* **TASK DETAILS**:
Reproduce the entries exactly and omit the pictures.

[Source records]
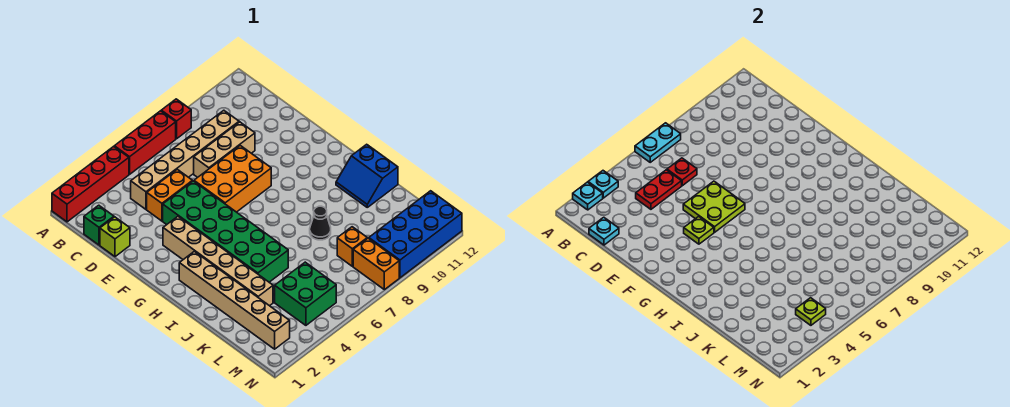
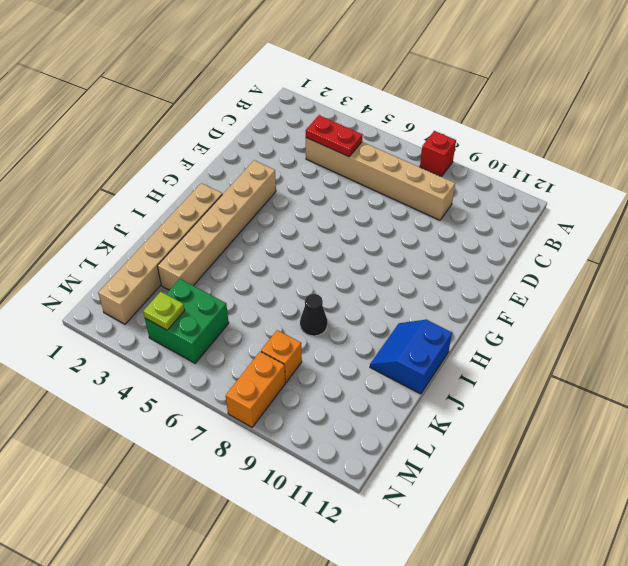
none -> red 1x4 brick [52,146,129,222]
none -> red 1x3 brick [114,111,176,174]
none -> green 1x1 brick [84,205,114,245]

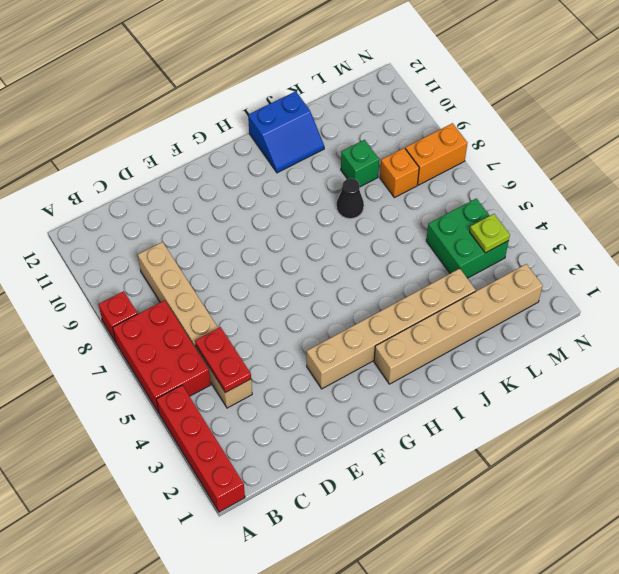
red 2x3 brick [113,300,211,413] -> red 1x3 brick [114,111,176,174]
green 1x1 brick [341,140,379,187] -> green 1x1 brick moved to [84,205,114,245]
none -> lime 1x1 brick [100,217,130,257]
none -> orange 1x2 brick [147,169,192,221]
none -> tan 1x3 brick [194,122,255,177]

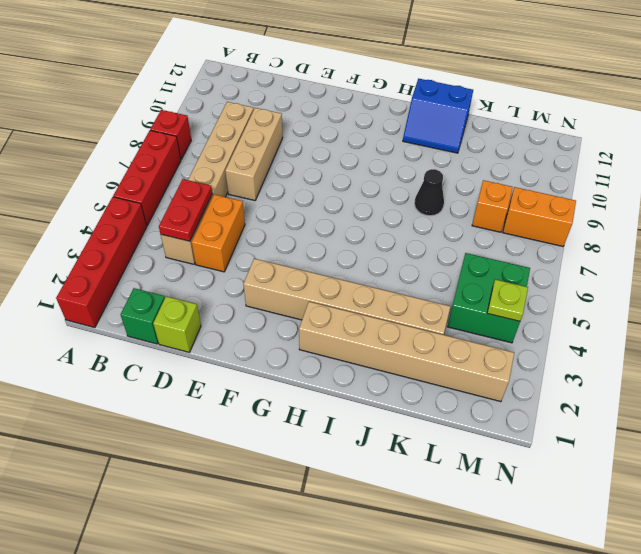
none -> green 2x6 brick [163,181,288,282]
none -> orange 2x3 brick [194,146,271,212]
none -> blue 2x4 brick [369,191,462,278]

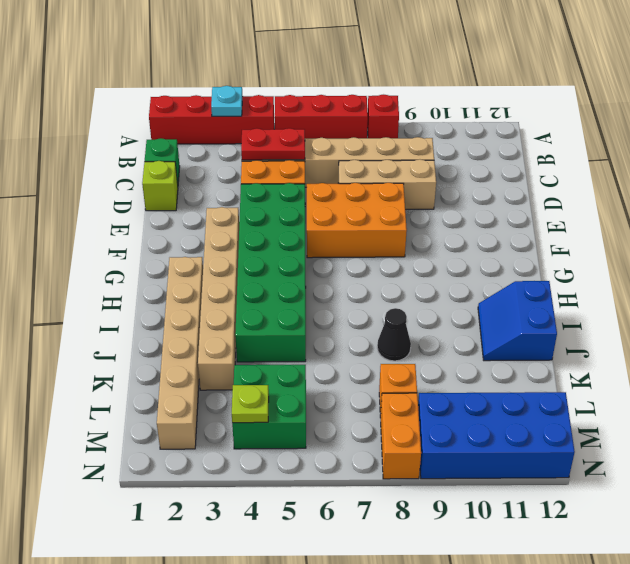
none -> cyan 1x1 plate [573,182,603,210]
none -> cyan 1x2 plate [635,123,681,162]
none -> cyan 1x1 plate [589,217,619,245]

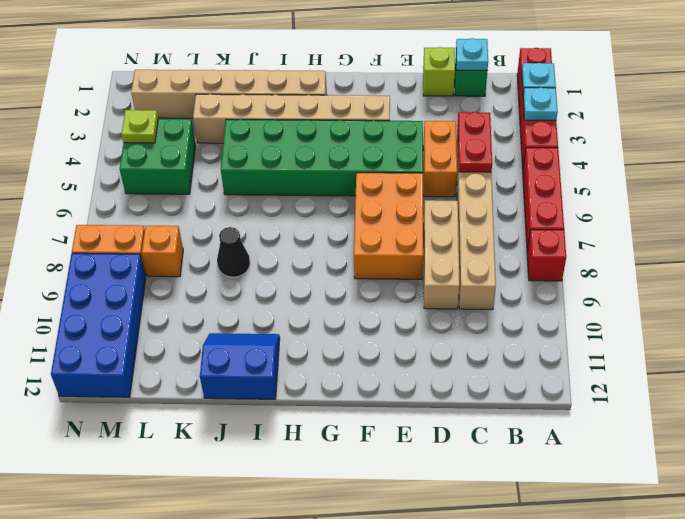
none -> cyan 1x2 plate [635,123,681,162]
none -> red 1x1 plate [667,158,697,186]
none -> lime 2x2 plate [683,181,745,232]

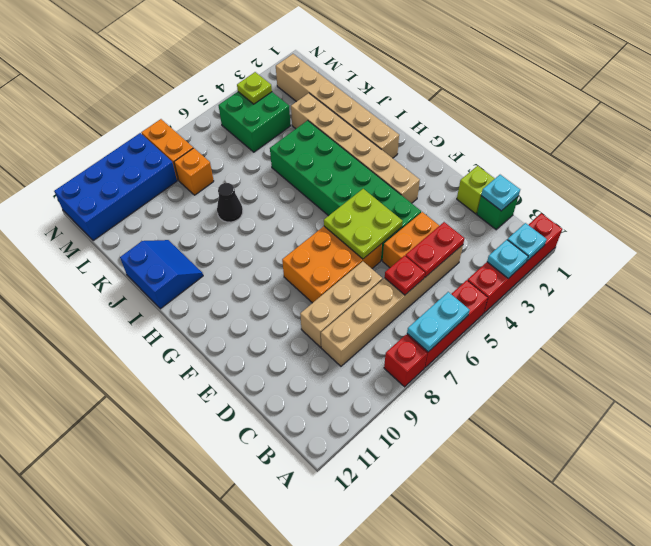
none -> lime 1x1 plate [684,216,714,244]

* **SOLUTION TO THE PROBLEM**:
none -> red 1x4 brick [52,146,129,222]
none -> red 1x3 brick [114,111,176,174]
none -> green 1x1 brick [84,205,114,245]

red 2x3 brick [113,300,211,413] -> red 1x3 brick [114,111,176,174]
green 1x1 brick [341,140,379,187] -> green 1x1 brick moved to [84,205,114,245]
none -> lime 1x1 brick [100,217,130,257]
none -> orange 1x2 brick [147,169,192,221]
none -> tan 1x3 brick [194,122,255,177]

none -> green 2x6 brick [163,181,288,282]
none -> orange 2x3 brick [194,146,271,212]
none -> blue 2x4 brick [369,191,462,278]

none -> cyan 1x1 plate [573,182,603,210]
none -> cyan 1x2 plate [635,123,681,162]
none -> cyan 1x1 plate [589,217,619,245]

none -> cyan 1x2 plate [635,123,681,162]
none -> red 1x1 plate [667,158,697,186]
none -> lime 2x2 plate [683,181,745,232]

none -> lime 1x1 plate [684,216,714,244]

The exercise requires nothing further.